Reproduce the entries below exactly, but only from the line containing "brown star: (153, 90)" to the line containing "blue pentagon: (131, 149)", inclusive.
*** Opening of Task data ***
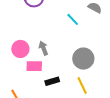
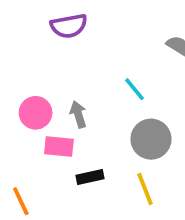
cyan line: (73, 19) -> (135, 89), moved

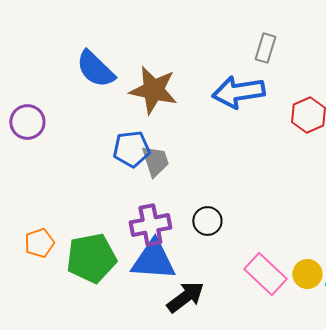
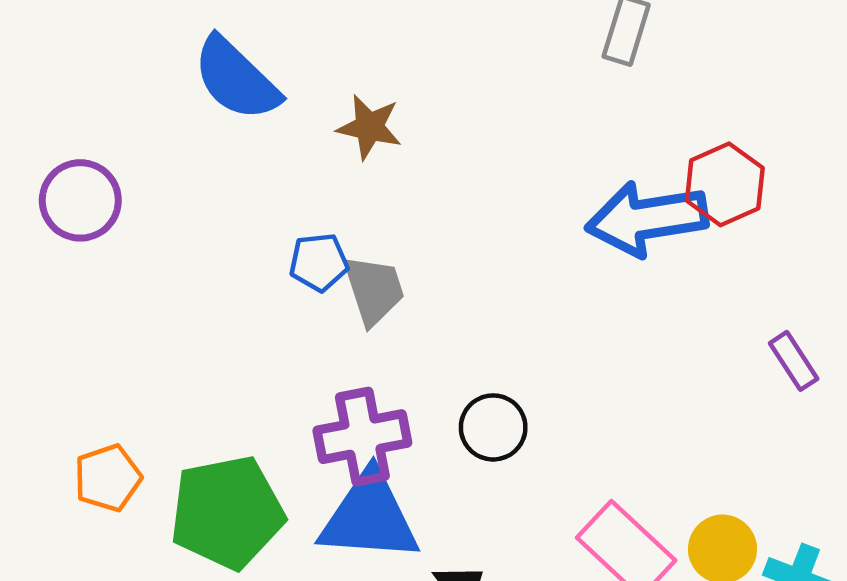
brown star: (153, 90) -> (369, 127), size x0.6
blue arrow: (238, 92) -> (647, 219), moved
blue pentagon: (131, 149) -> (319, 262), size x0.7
*** Close of Task data ***
*** Opening of Task data ***
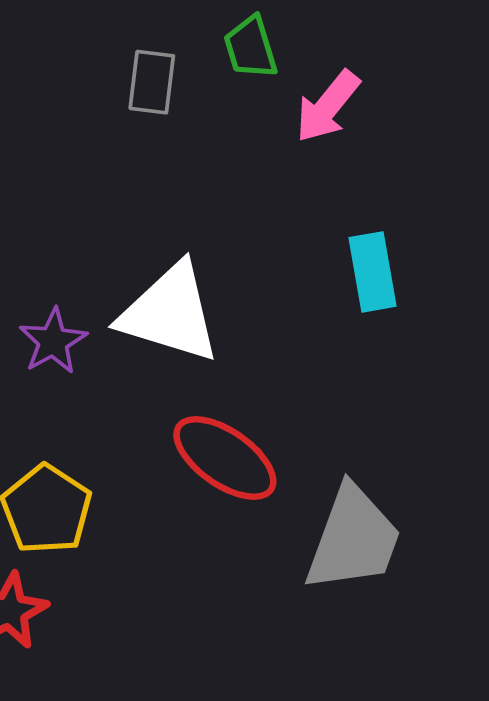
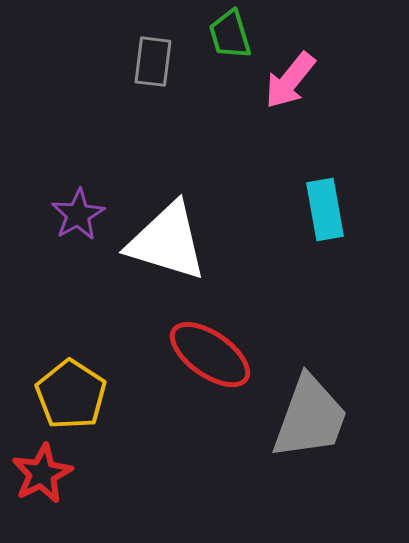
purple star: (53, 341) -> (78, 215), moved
*** Close of Task data ***
*Expected answer*.
brown star: (153, 90) -> (369, 127), size x0.6
blue arrow: (238, 92) -> (647, 219), moved
blue pentagon: (131, 149) -> (319, 262), size x0.7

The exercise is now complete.